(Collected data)
______
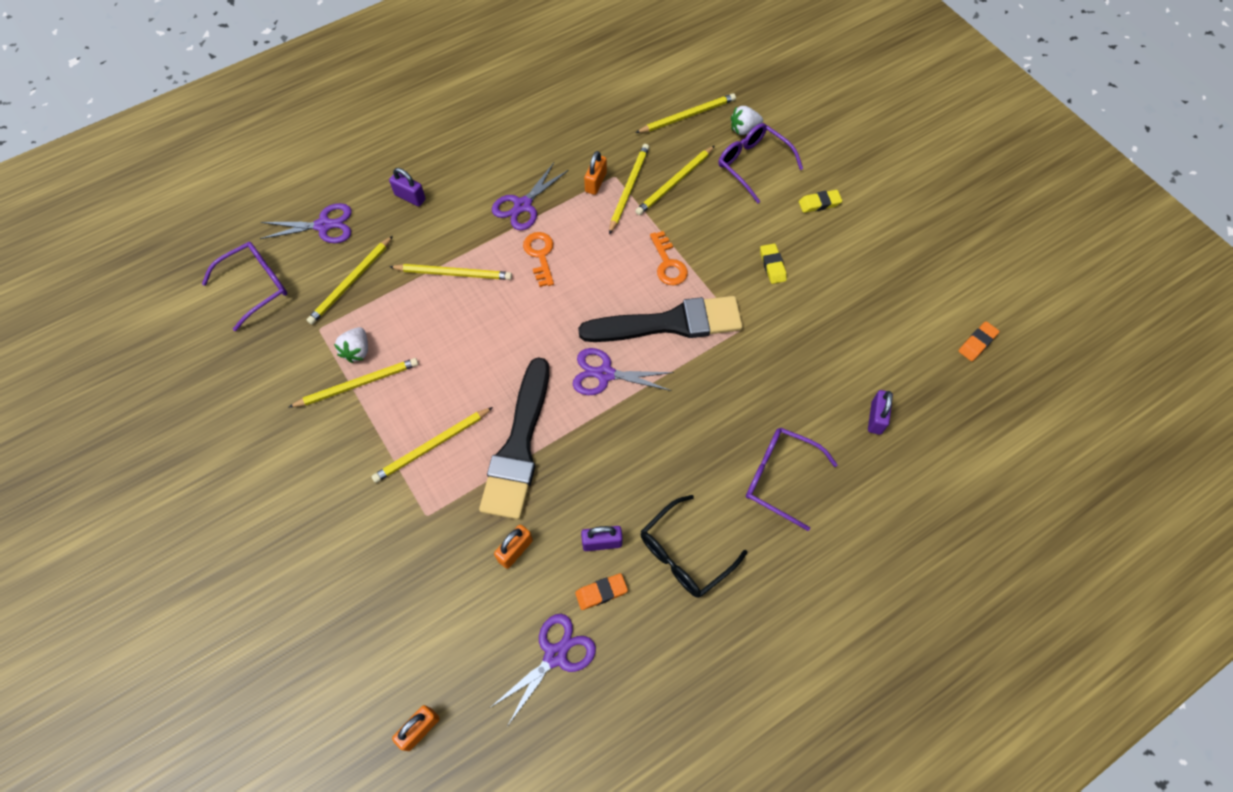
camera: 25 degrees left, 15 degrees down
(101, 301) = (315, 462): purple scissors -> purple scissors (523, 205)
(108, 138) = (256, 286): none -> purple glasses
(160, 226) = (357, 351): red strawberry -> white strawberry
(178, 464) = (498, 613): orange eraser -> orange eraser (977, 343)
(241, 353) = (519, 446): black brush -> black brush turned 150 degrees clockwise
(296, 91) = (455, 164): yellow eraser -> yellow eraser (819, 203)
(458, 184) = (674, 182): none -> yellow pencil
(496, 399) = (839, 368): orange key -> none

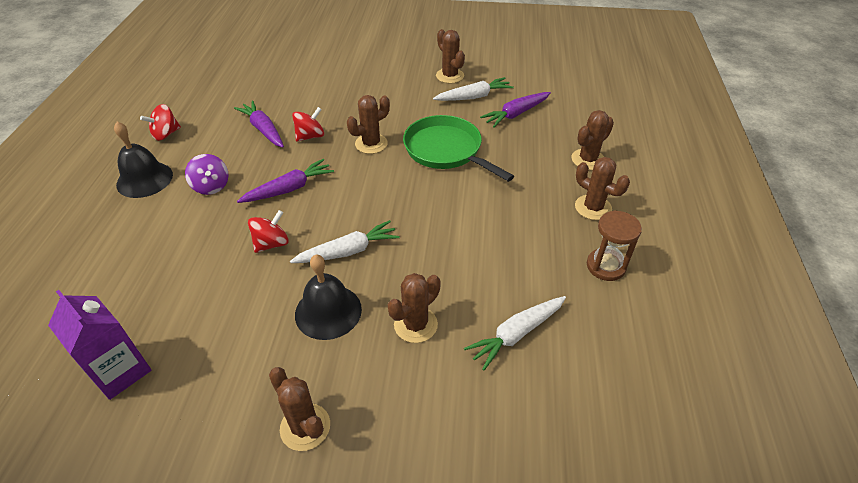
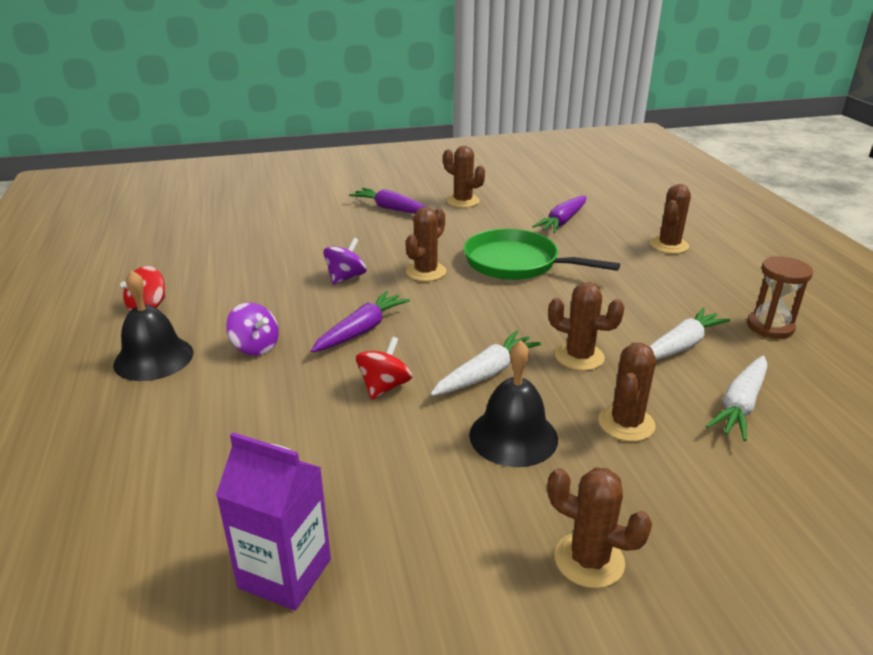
camera: 20 degrees left, 15 degrees down
(263, 130) = (280, 281): purple carrot -> purple carrot (391, 209)
(310, 136) = (346, 277): red spinning top -> purple spinning top
(473, 97) = (505, 214): white carrot -> white carrot (680, 346)
(593, 207) = (711, 282): brown cactus -> brown cactus (579, 357)

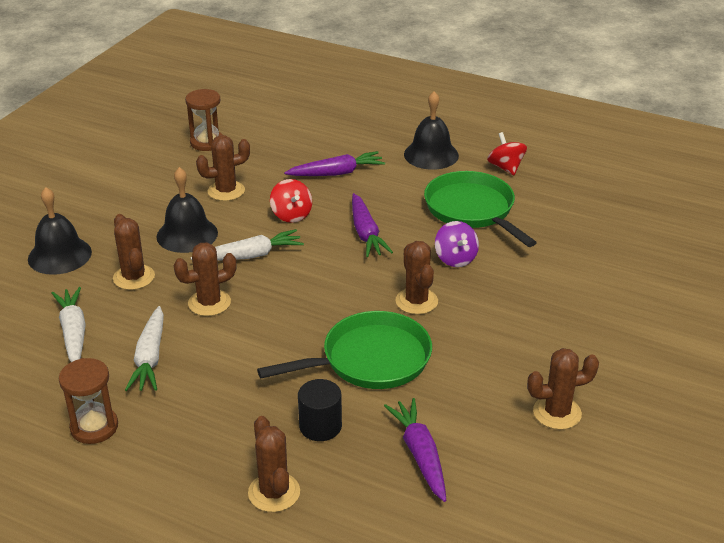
camera: 130 degrees right, 5 degrees up
(255, 296) = (472, 210): none -> green pan
(255, 347) = (398, 189): purple spinning top -> none
(285, 573) = (207, 142): purple carton -> brown hourglass
(391, 209) = (585, 350): purple carrot -> purple carrot (336, 173)
(486, 374) = (250, 256): white carrot -> white carrot turned 105 degrees counterclockwise
(589, 560) = (92, 210): brown cactus -> brown cactus (226, 191)
(601, 254) = (320, 426): none -> black cylinder
(694, 511) = (59, 255): none -> black bell

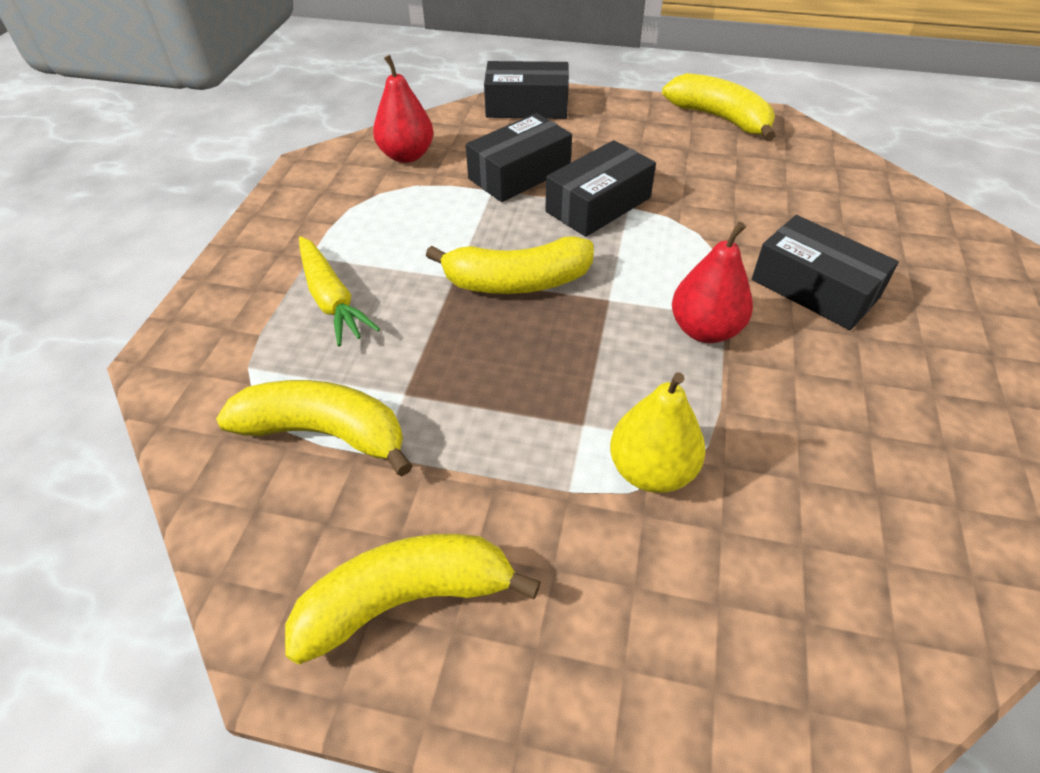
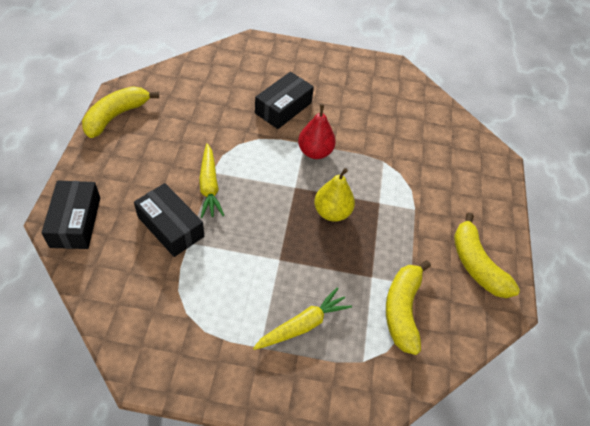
camera: 100 degrees left, 5 degrees up
(406, 155) = (137, 300): red pear -> none
(517, 282) = (282, 227): yellow banana -> none
(598, 204) = (209, 186): black box -> yellow carrot
(651, 470) = (399, 181): yellow pear -> yellow pear (332, 212)

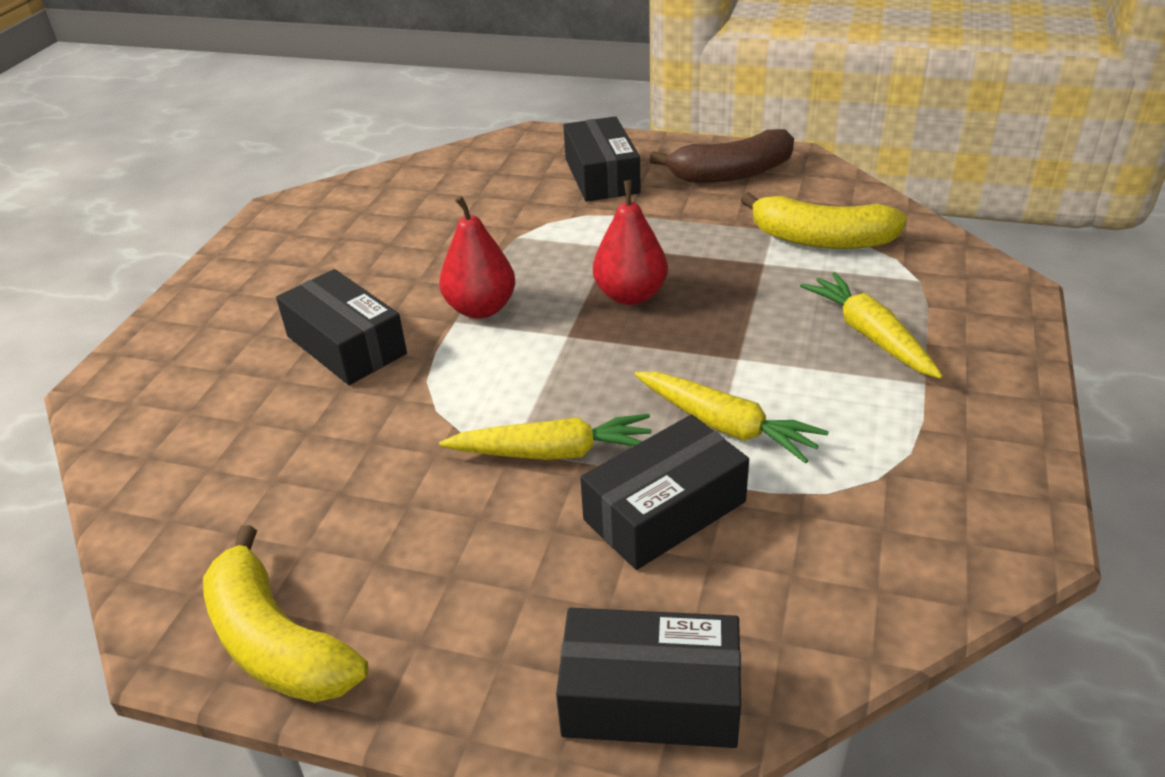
camera: 75 degrees left, 15 degrees down
(226, 251) = (726, 426): none -> yellow carrot
(332, 212) = (630, 295): yellow pear -> red pear
(457, 196) = (601, 176): none -> black box
(476, 264) = (731, 173): yellow banana -> brown banana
______
— TASK TO COMPLETE —
Would you repeat, exactly and with nothing added, every line from the line containing "(226, 251) = (726, 426): none" through the last line of the records above?

— ANSWER —
(226, 251) = (726, 426): none -> yellow carrot
(332, 212) = (630, 295): yellow pear -> red pear
(457, 196) = (601, 176): none -> black box
(476, 264) = (731, 173): yellow banana -> brown banana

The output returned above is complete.